## What you are asked to do
Go to the line holding "armchair: (363, 660)" in the data below. Return it and each line after it through the last, exactly, and skip the pictures.

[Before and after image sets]
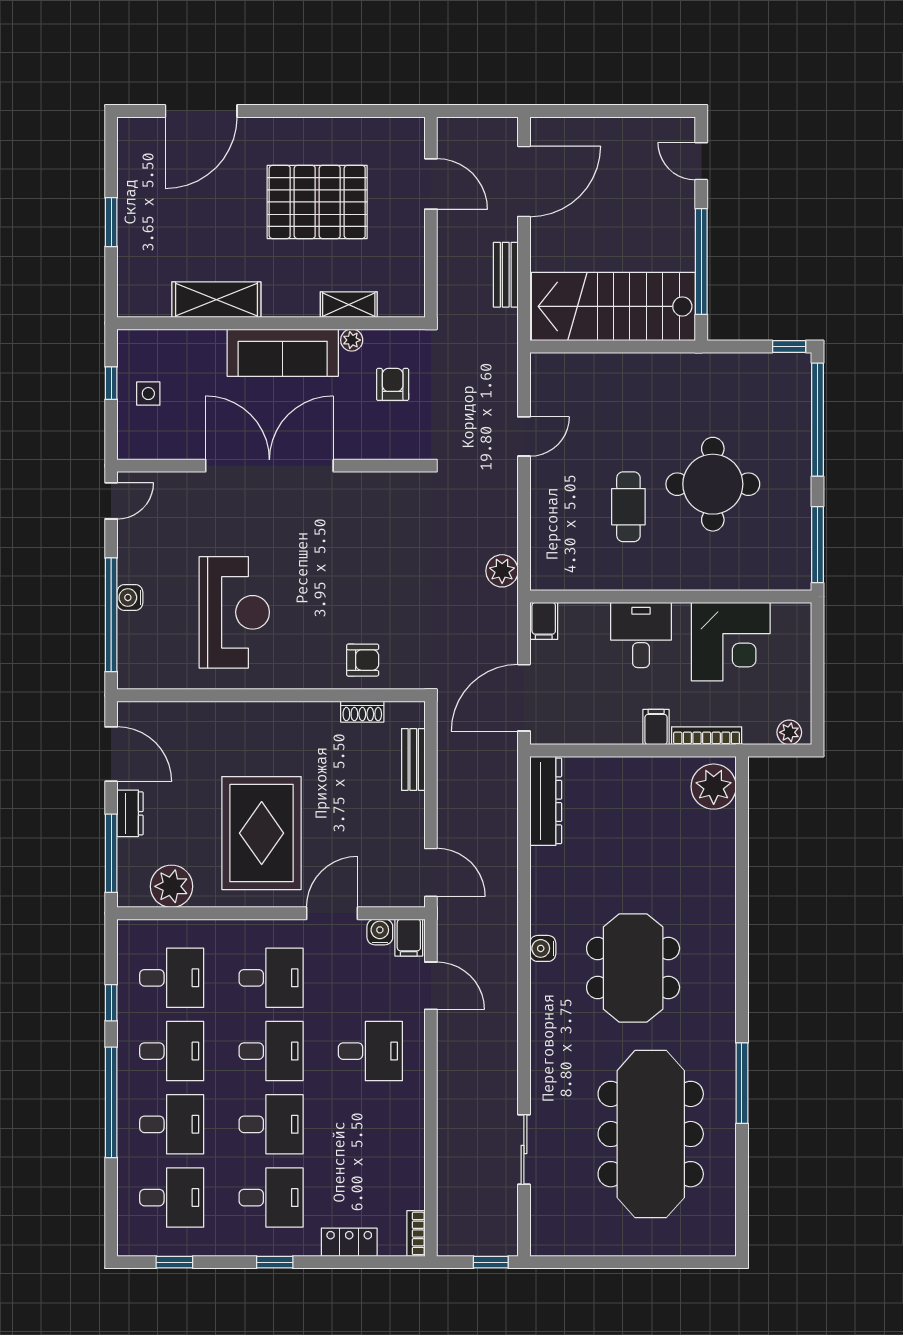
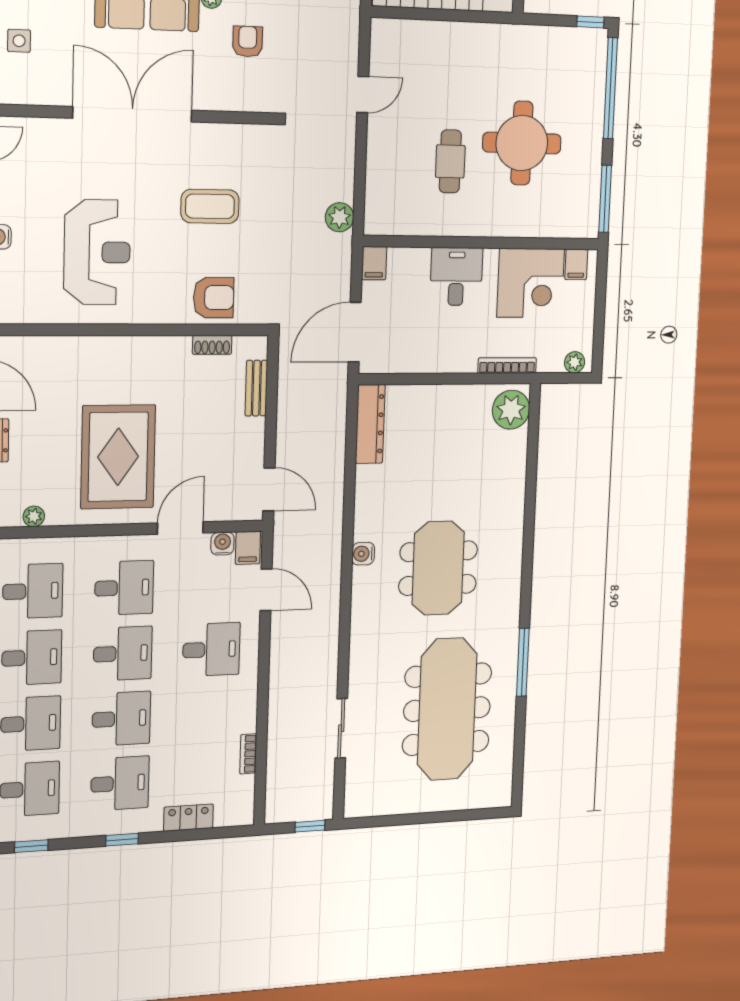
coffee table: (356, 562) -> (210, 206), added
armchair: (363, 660) -> (214, 298), width x1.38, depth x1.38
filing cabinet: (656, 727) -> (576, 264), moved, turned 180
plant: (171, 886) -> (34, 516), width x0.53, depth x0.53
bookcase: (416, 1233) -> (248, 754), moved

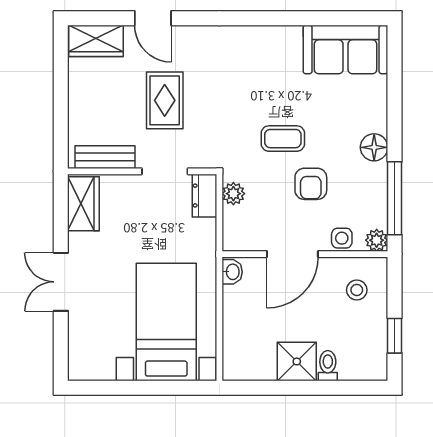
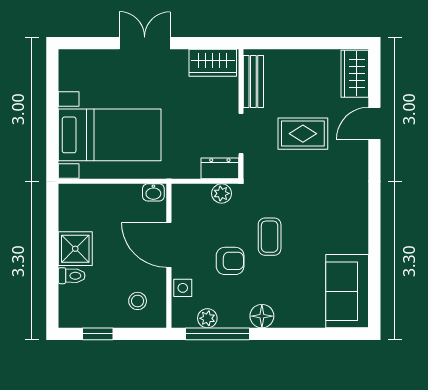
armchair: (311, 184) -> (230, 261), turned 180
plant: (377, 240) -> (207, 318), moved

## Result of the exercise
armchair: (363, 660) -> (214, 298), width x1.38, depth x1.38
filing cabinet: (656, 727) -> (576, 264), moved, turned 180
plant: (171, 886) -> (34, 516), width x0.53, depth x0.53
bookcase: (416, 1233) -> (248, 754), moved

armchair: (311, 184) -> (230, 261), turned 180
plant: (377, 240) -> (207, 318), moved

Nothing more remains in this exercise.